Task details :: Pictures stay out of this copy, which runs from the first line of the material through the line containing "chair: (959, 380)".

Given data ::
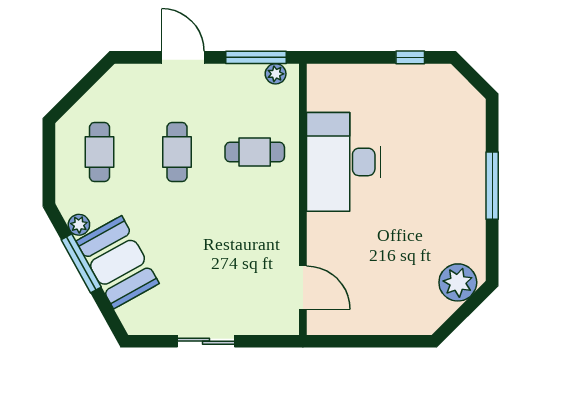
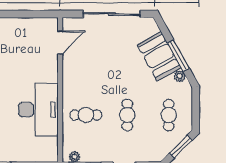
window: (77, 93) -> (181, 147), added
door: (303, 288) -> (60, 43), swing flipped
sliding door: (206, 341) -> (112, 14), width x1.86

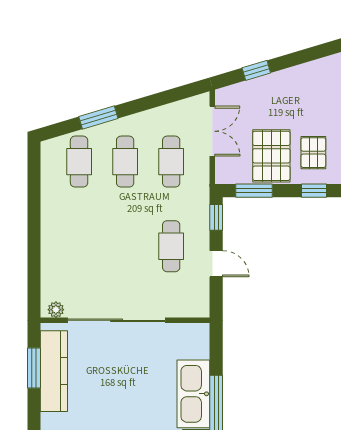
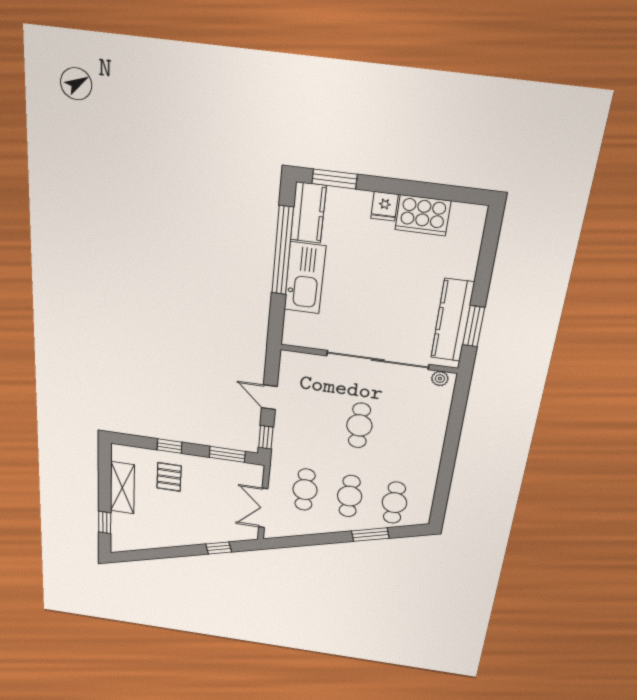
pallet: (271, 156) -> (209, 480), removed
cafe table: (171, 246) -> (359, 425), moved

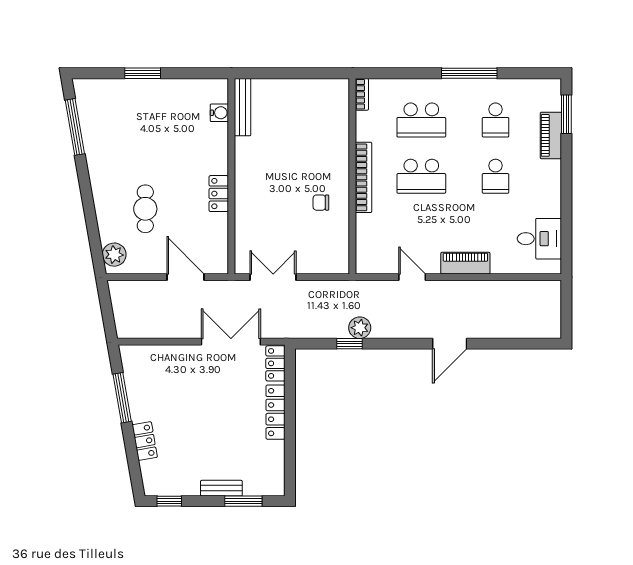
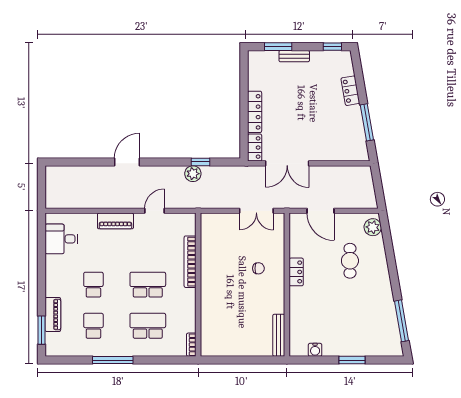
water cooler: (219, 113) -> (315, 350), moved, turned -90
bookcase: (364, 177) -> (190, 262), moved
chair: (321, 203) -> (258, 268), moved
door: (412, 277) -> (155, 211), swing flipped

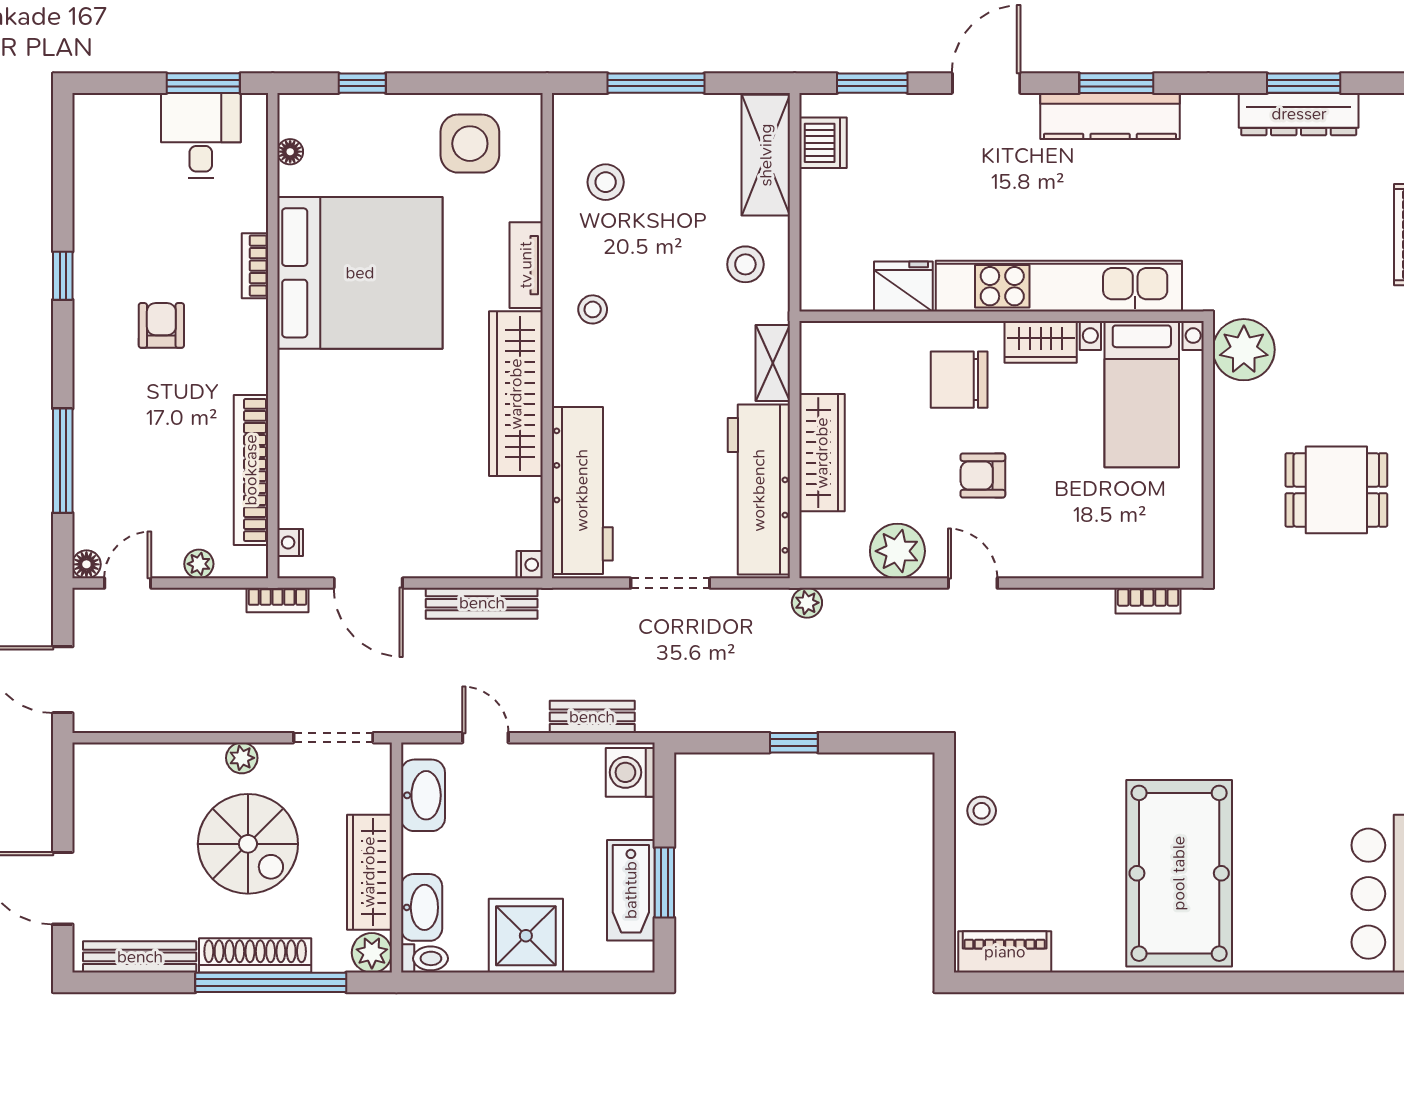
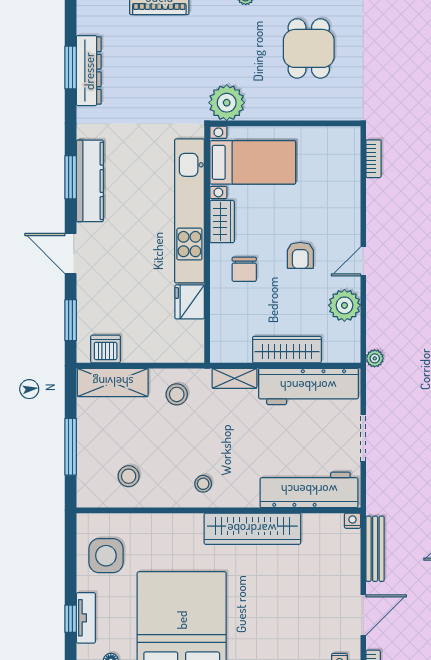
tv unit: (526, 265) -> (86, 618), moved, turned -90
chair: (959, 380) -> (244, 269), width x0.73, depth x0.73

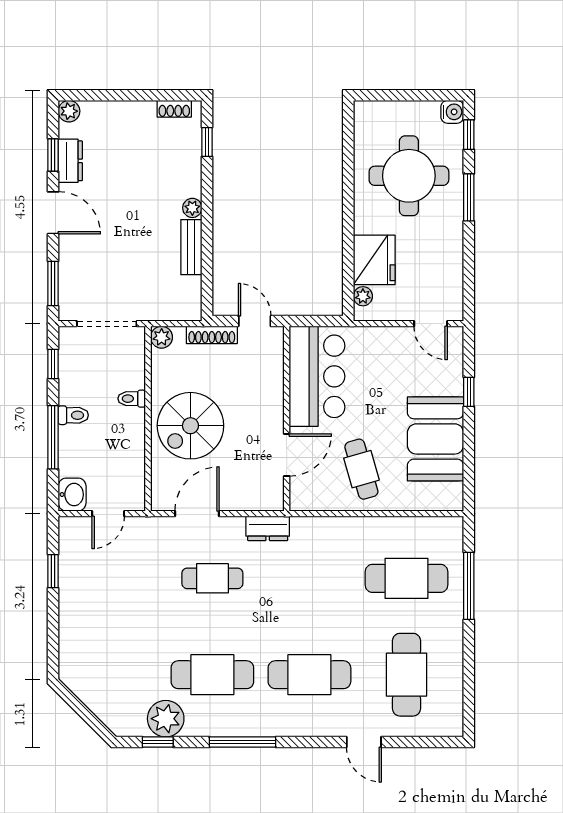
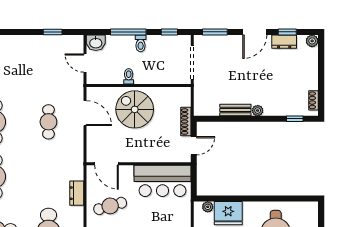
plant: (162, 337) -> (185, 93), removed
toilet: (132, 399) -> (129, 76), moved
door: (287, 455) -> (106, 164), moved
dresser: (268, 528) -> (77, 193), moved

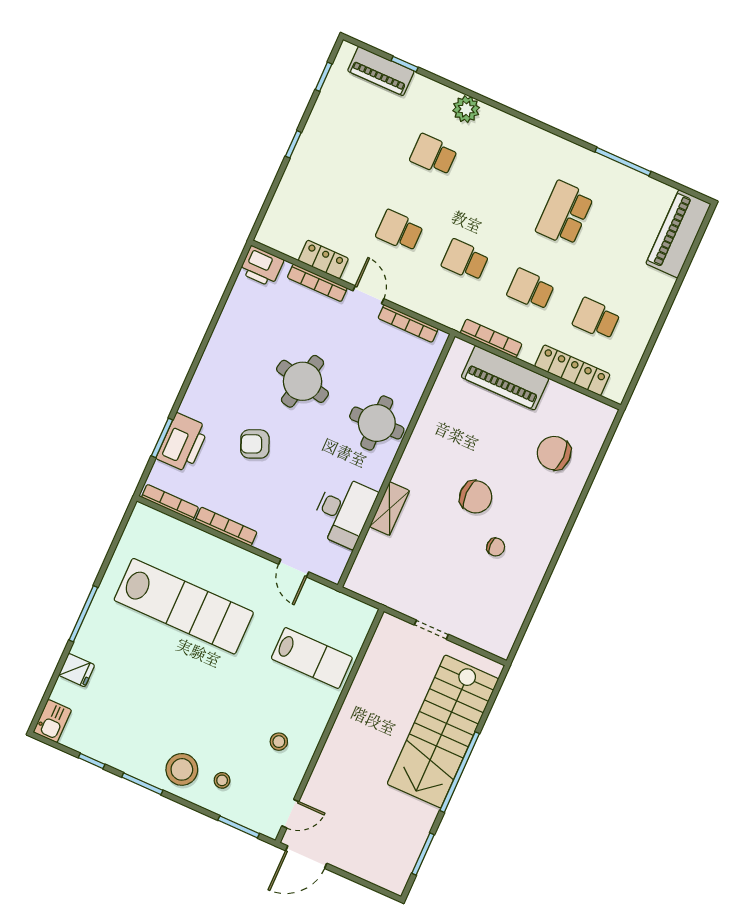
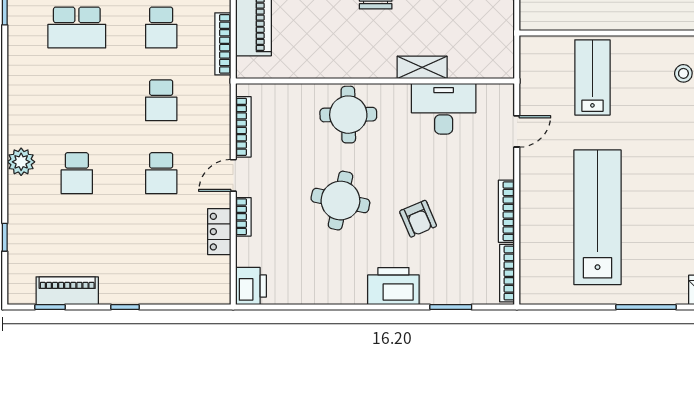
piano: (381, 71) -> (67, 291), moved, turned -90
bookcase: (317, 283) -> (243, 217), width x0.64
printer: (183, 443) -> (393, 286), moved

Result ::
window: (77, 93) -> (181, 147), added
door: (303, 288) -> (60, 43), swing flipped
sliding door: (206, 341) -> (112, 14), width x1.86

pallet: (271, 156) -> (209, 480), removed
cafe table: (171, 246) -> (359, 425), moved

water cooler: (219, 113) -> (315, 350), moved, turned -90
bookcase: (364, 177) -> (190, 262), moved
chair: (321, 203) -> (258, 268), moved
door: (412, 277) -> (155, 211), swing flipped

tv unit: (526, 265) -> (86, 618), moved, turned -90
chair: (959, 380) -> (244, 269), width x0.73, depth x0.73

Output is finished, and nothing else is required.